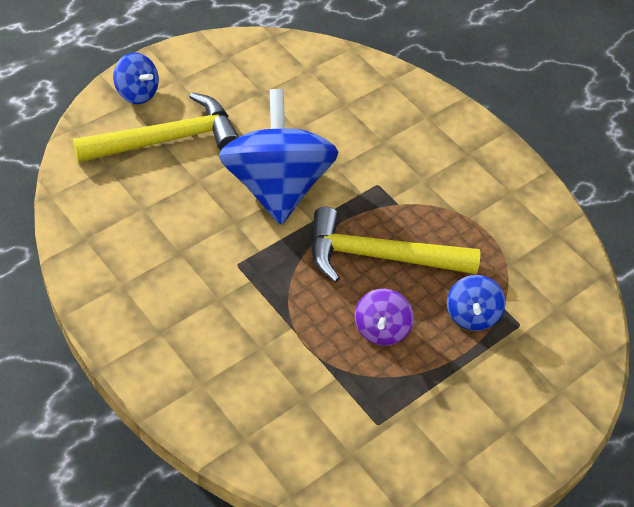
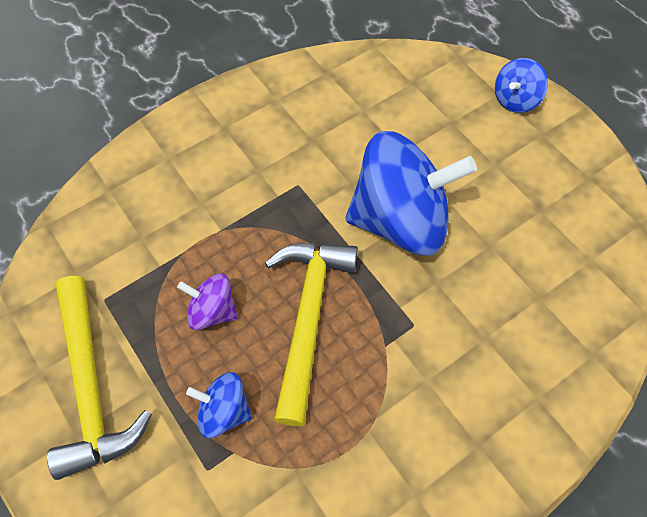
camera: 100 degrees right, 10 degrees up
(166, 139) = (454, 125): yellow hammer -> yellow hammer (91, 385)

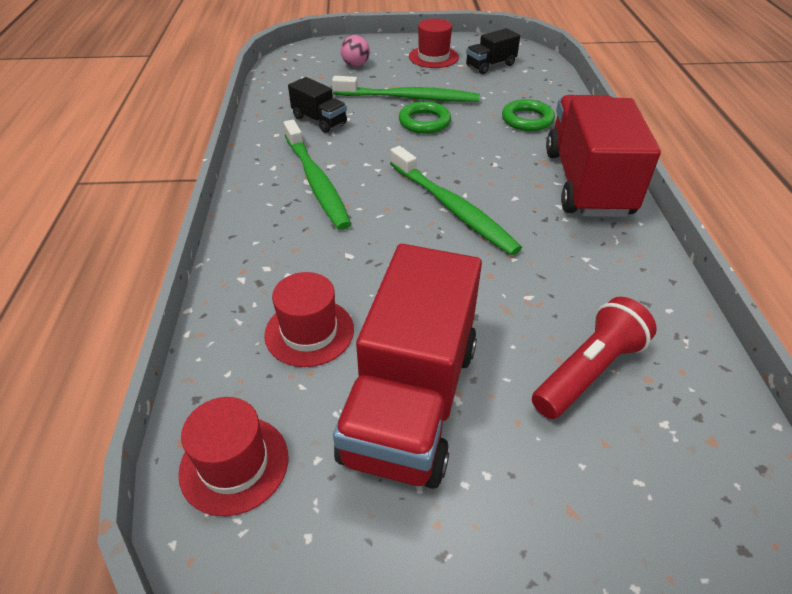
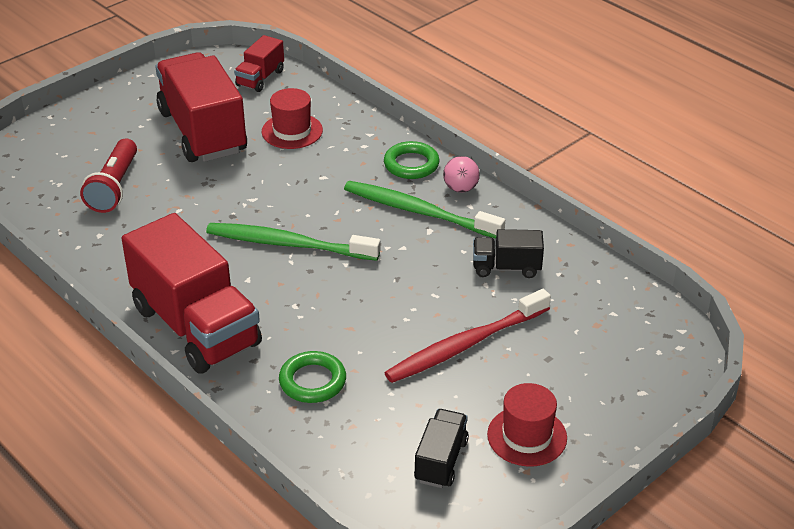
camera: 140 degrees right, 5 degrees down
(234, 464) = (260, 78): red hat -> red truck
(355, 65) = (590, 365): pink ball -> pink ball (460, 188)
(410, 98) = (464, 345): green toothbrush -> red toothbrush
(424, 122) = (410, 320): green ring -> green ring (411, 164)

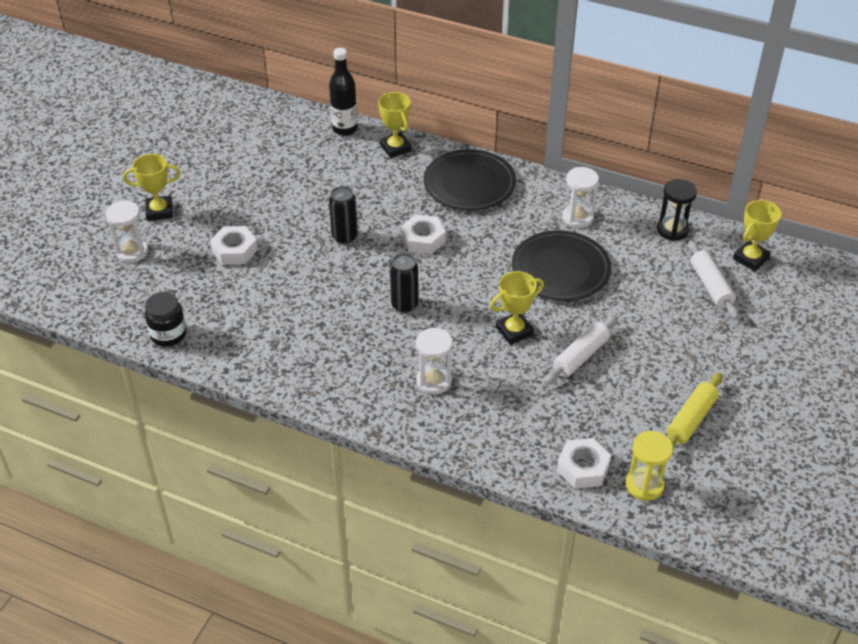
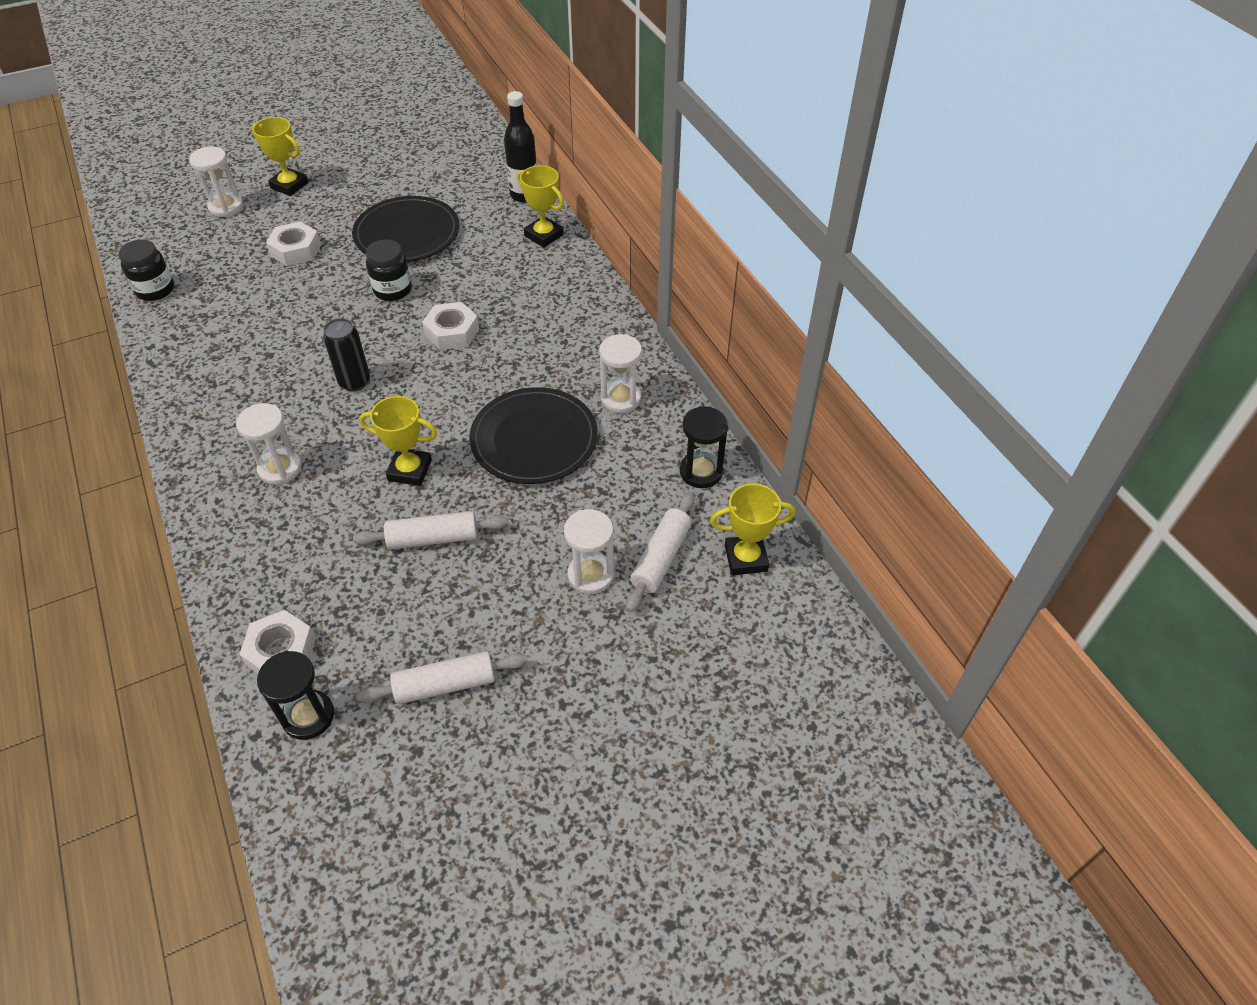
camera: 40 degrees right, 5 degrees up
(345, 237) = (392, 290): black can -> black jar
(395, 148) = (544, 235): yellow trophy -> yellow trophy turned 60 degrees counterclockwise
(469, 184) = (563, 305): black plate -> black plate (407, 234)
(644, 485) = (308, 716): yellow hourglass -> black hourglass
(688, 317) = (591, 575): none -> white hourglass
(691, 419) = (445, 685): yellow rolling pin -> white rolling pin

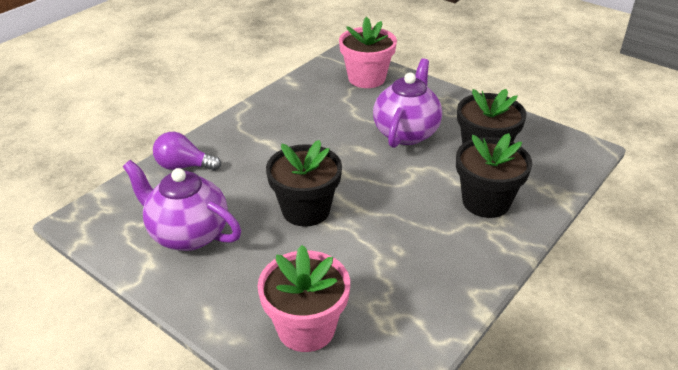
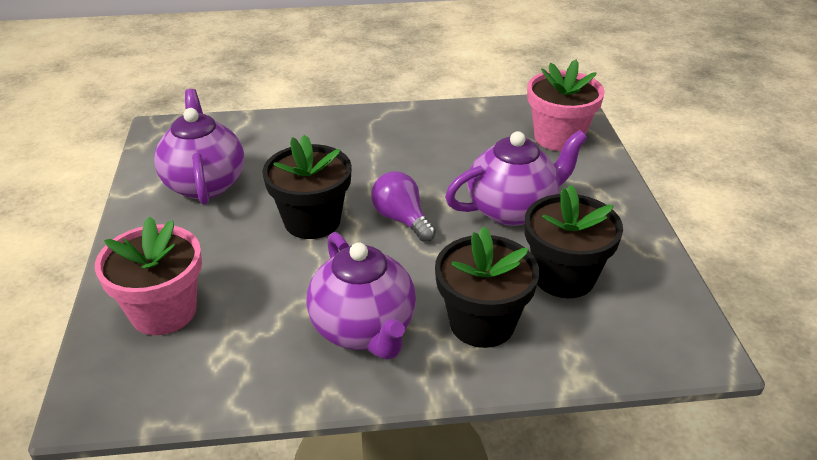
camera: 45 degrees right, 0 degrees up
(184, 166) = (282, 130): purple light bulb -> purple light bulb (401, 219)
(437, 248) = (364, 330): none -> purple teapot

—————

Task brief -> Give again exactly, and only, the lines above starting at the one with "camera: 40 degrees right, 5 degrees up" and ending at the one with "(469, 184) = (563, 305): black".

Task answer ->
camera: 40 degrees right, 5 degrees up
(345, 237) = (392, 290): black can -> black jar
(395, 148) = (544, 235): yellow trophy -> yellow trophy turned 60 degrees counterclockwise
(469, 184) = (563, 305): black plate -> black plate (407, 234)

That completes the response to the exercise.